Please check every line of the listing for "STEPPER" and copy each line where it is found.

» INPUT:
^^^^^^^^^^^^^^^^

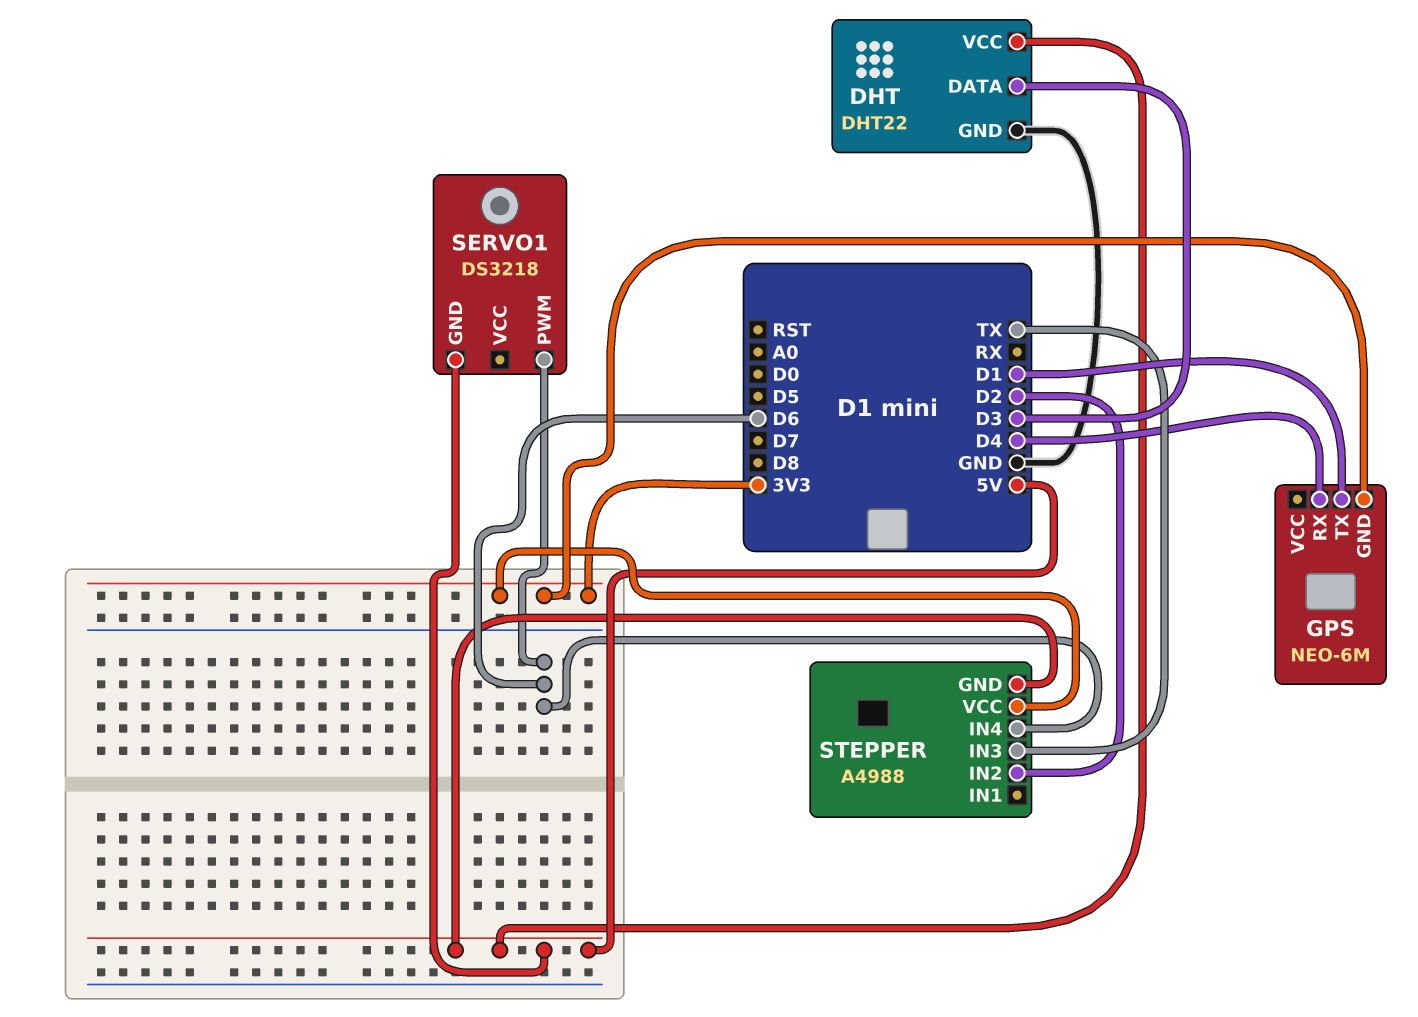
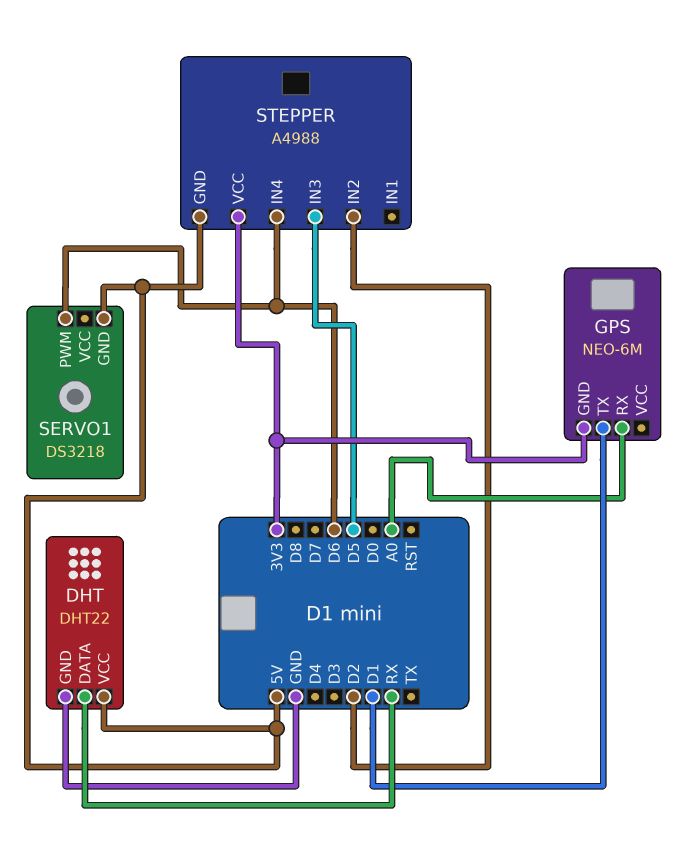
DHT pin DATA: D3 -> RX
GPS pin RX: D4 -> A0
STEPPER pin IN3: TX -> D5

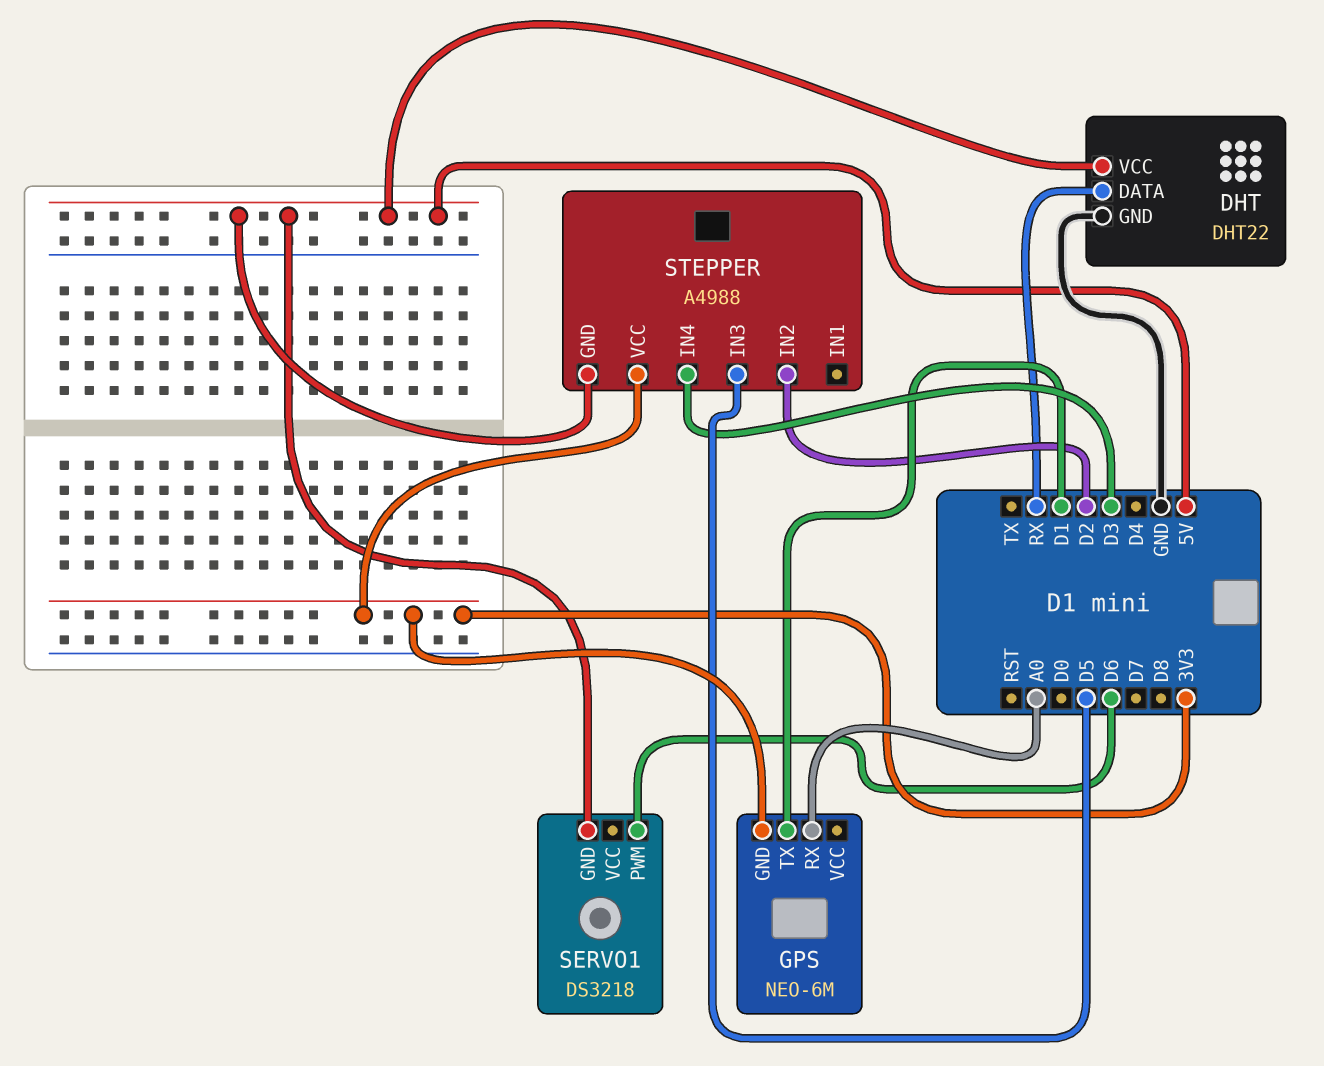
STEPPER pin IN4: D6 -> D3

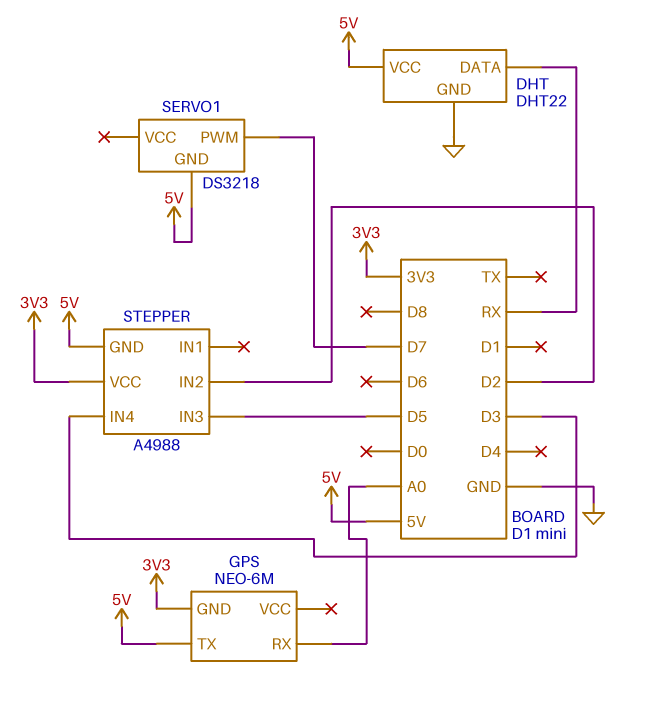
GPS pin TX: D1 -> 5V
SERVO1 pin PWM: D6 -> D7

^^^^^^^^^^^^^^^^

» ANSWER TO THIS PROBLEM:
STEPPER pin IN3: TX -> D5
STEPPER pin IN4: D6 -> D3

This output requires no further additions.